··· Supplied data ···

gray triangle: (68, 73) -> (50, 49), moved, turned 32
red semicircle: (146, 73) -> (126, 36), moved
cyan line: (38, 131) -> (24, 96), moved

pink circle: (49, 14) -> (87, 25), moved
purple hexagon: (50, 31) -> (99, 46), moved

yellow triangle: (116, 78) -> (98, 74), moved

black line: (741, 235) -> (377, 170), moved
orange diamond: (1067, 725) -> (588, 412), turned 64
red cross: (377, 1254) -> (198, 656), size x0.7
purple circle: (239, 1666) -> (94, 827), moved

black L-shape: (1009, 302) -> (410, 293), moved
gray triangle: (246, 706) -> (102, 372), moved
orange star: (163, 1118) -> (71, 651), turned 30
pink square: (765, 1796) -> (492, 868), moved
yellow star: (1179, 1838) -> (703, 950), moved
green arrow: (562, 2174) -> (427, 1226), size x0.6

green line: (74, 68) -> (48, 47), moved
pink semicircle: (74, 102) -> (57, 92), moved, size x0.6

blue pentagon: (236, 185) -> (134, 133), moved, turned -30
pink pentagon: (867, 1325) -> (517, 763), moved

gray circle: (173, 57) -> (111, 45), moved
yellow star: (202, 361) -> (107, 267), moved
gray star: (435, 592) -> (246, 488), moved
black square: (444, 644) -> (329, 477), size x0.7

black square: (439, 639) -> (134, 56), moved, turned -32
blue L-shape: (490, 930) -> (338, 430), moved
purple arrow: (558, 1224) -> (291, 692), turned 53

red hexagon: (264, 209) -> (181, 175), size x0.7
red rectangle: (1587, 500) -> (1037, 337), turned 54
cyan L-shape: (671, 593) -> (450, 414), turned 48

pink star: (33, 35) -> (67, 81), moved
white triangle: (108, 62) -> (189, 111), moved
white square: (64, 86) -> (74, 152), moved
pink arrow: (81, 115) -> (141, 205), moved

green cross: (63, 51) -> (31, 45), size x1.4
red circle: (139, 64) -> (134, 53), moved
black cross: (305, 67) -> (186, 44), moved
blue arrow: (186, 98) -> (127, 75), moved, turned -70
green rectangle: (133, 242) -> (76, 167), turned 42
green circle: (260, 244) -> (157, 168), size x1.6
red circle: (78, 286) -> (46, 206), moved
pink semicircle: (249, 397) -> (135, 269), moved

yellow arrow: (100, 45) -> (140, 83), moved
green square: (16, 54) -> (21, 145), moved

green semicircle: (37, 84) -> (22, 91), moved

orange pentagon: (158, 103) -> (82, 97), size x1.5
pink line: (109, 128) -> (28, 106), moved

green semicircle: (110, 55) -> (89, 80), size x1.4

···

• **Task instructions**:
Please transcribe every entry above exactly as it appears.

• **Task answer**:
gray triangle: (68, 73) -> (50, 49), moved, turned 32
red semicircle: (146, 73) -> (126, 36), moved
cyan line: (38, 131) -> (24, 96), moved

pink circle: (49, 14) -> (87, 25), moved
purple hexagon: (50, 31) -> (99, 46), moved

yellow triangle: (116, 78) -> (98, 74), moved

black line: (741, 235) -> (377, 170), moved
orange diamond: (1067, 725) -> (588, 412), turned 64
red cross: (377, 1254) -> (198, 656), size x0.7
purple circle: (239, 1666) -> (94, 827), moved

black L-shape: (1009, 302) -> (410, 293), moved
gray triangle: (246, 706) -> (102, 372), moved
orange star: (163, 1118) -> (71, 651), turned 30
pink square: (765, 1796) -> (492, 868), moved
yellow star: (1179, 1838) -> (703, 950), moved
green arrow: (562, 2174) -> (427, 1226), size x0.6

green line: (74, 68) -> (48, 47), moved
pink semicircle: (74, 102) -> (57, 92), moved, size x0.6

blue pentagon: (236, 185) -> (134, 133), moved, turned -30
pink pentagon: (867, 1325) -> (517, 763), moved

gray circle: (173, 57) -> (111, 45), moved
yellow star: (202, 361) -> (107, 267), moved
gray star: (435, 592) -> (246, 488), moved
black square: (444, 644) -> (329, 477), size x0.7

black square: (439, 639) -> (134, 56), moved, turned -32
blue L-shape: (490, 930) -> (338, 430), moved
purple arrow: (558, 1224) -> (291, 692), turned 53

red hexagon: (264, 209) -> (181, 175), size x0.7
red rectangle: (1587, 500) -> (1037, 337), turned 54
cyan L-shape: (671, 593) -> (450, 414), turned 48

pink star: (33, 35) -> (67, 81), moved
white triangle: (108, 62) -> (189, 111), moved
white square: (64, 86) -> (74, 152), moved
pink arrow: (81, 115) -> (141, 205), moved

green cross: (63, 51) -> (31, 45), size x1.4
red circle: (139, 64) -> (134, 53), moved
black cross: (305, 67) -> (186, 44), moved
blue arrow: (186, 98) -> (127, 75), moved, turned -70
green rectangle: (133, 242) -> (76, 167), turned 42
green circle: (260, 244) -> (157, 168), size x1.6
red circle: (78, 286) -> (46, 206), moved
pink semicircle: (249, 397) -> (135, 269), moved

yellow arrow: (100, 45) -> (140, 83), moved
green square: (16, 54) -> (21, 145), moved

green semicircle: (37, 84) -> (22, 91), moved

orange pentagon: (158, 103) -> (82, 97), size x1.5
pink line: (109, 128) -> (28, 106), moved

green semicircle: (110, 55) -> (89, 80), size x1.4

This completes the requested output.